### Work required
What follows is a set of records. Copy them exactly and leave out the images.

==============================

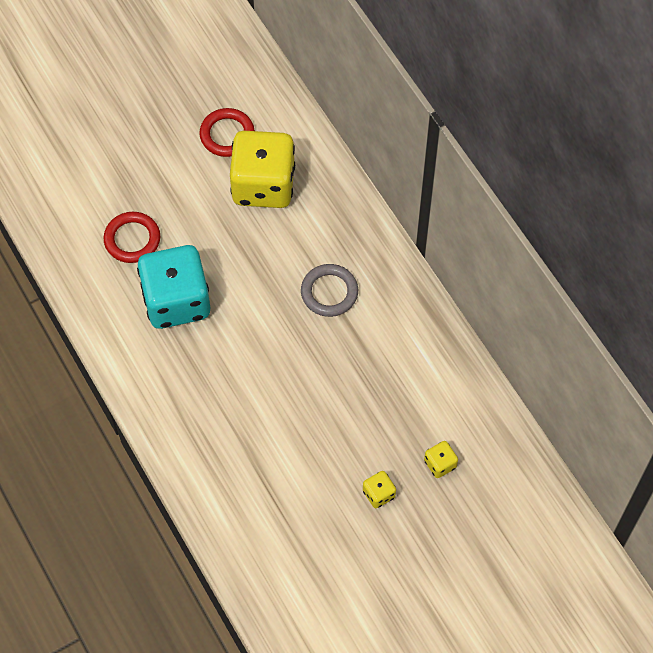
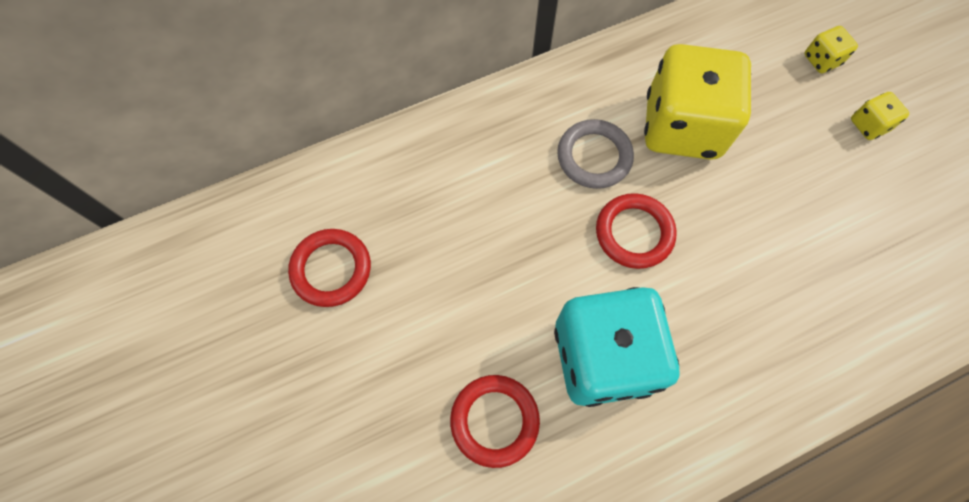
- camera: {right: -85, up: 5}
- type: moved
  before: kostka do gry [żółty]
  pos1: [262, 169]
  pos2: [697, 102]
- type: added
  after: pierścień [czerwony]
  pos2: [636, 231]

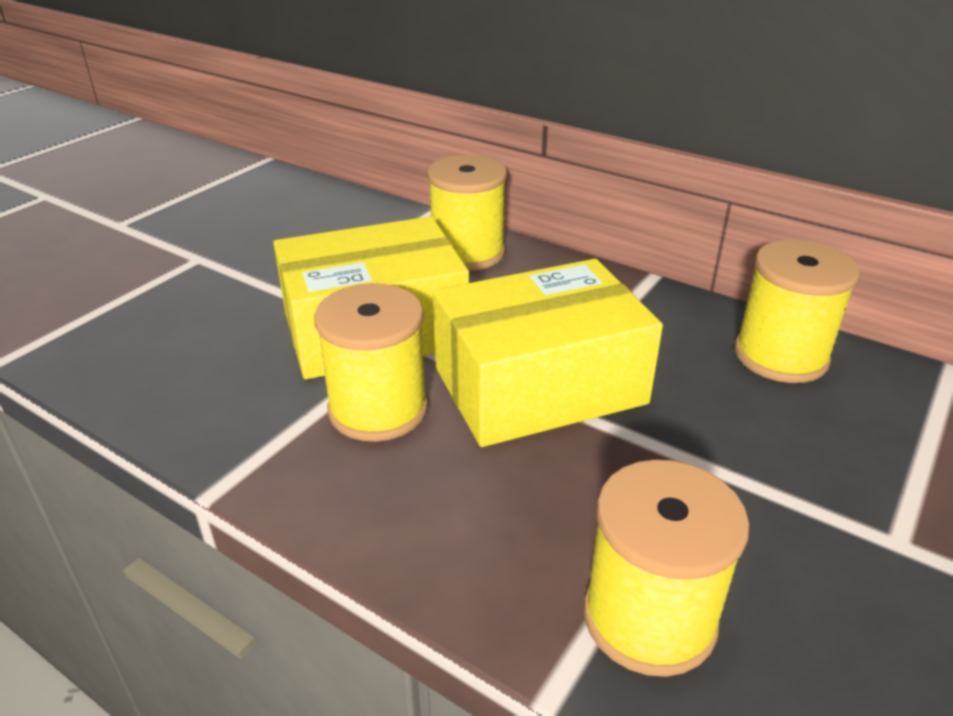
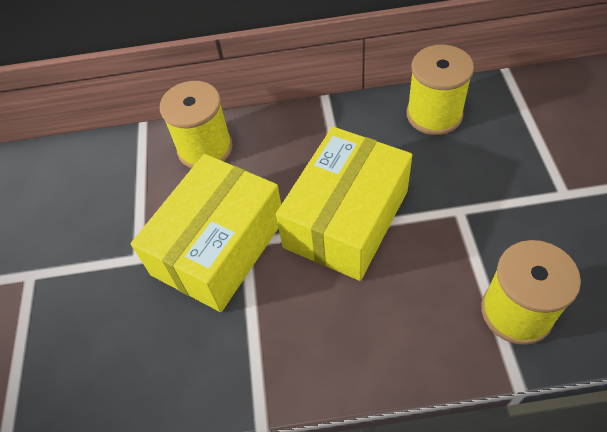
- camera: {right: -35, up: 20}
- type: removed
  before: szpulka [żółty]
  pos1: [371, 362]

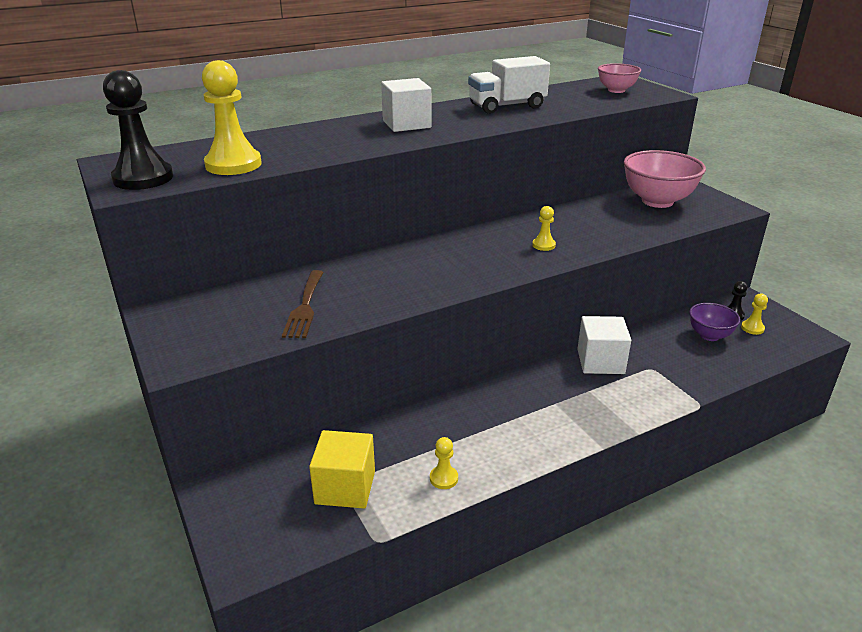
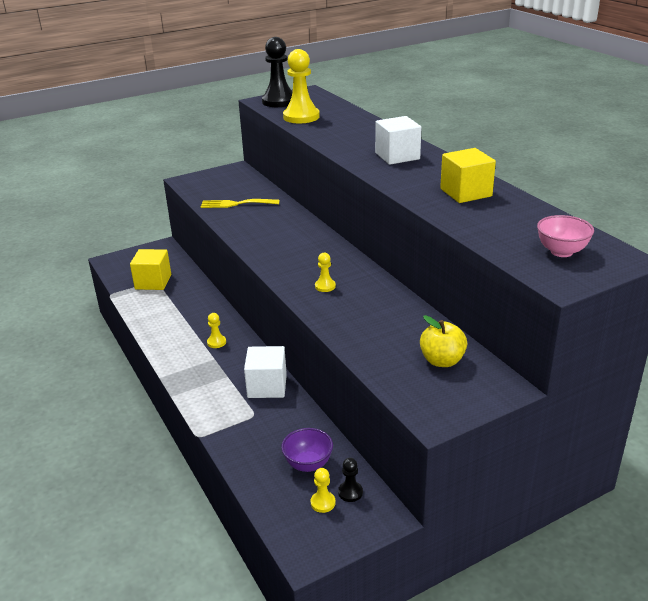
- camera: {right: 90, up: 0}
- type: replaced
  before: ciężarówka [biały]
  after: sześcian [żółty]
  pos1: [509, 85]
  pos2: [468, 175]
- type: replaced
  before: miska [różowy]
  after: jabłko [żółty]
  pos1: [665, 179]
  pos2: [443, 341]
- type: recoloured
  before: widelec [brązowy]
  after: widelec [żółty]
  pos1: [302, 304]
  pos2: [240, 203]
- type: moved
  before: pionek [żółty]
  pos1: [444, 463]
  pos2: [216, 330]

==============================

### Written solution
- camera: {right: -85, up: 5}
- type: moved
  before: kostka do gry [żółty]
  pos1: [262, 169]
  pos2: [697, 102]
- type: added
  after: pierścień [czerwony]
  pos2: [636, 231]

- camera: {right: -35, up: 20}
- type: removed
  before: szpulka [żółty]
  pos1: [371, 362]

- camera: {right: 90, up: 0}
- type: replaced
  before: ciężarówka [biały]
  after: sześcian [żółty]
  pos1: [509, 85]
  pos2: [468, 175]
- type: replaced
  before: miska [różowy]
  after: jabłko [żółty]
  pos1: [665, 179]
  pos2: [443, 341]
- type: recoloured
  before: widelec [brązowy]
  after: widelec [żółty]
  pos1: [302, 304]
  pos2: [240, 203]
- type: moved
  before: pionek [żółty]
  pos1: [444, 463]
  pos2: [216, 330]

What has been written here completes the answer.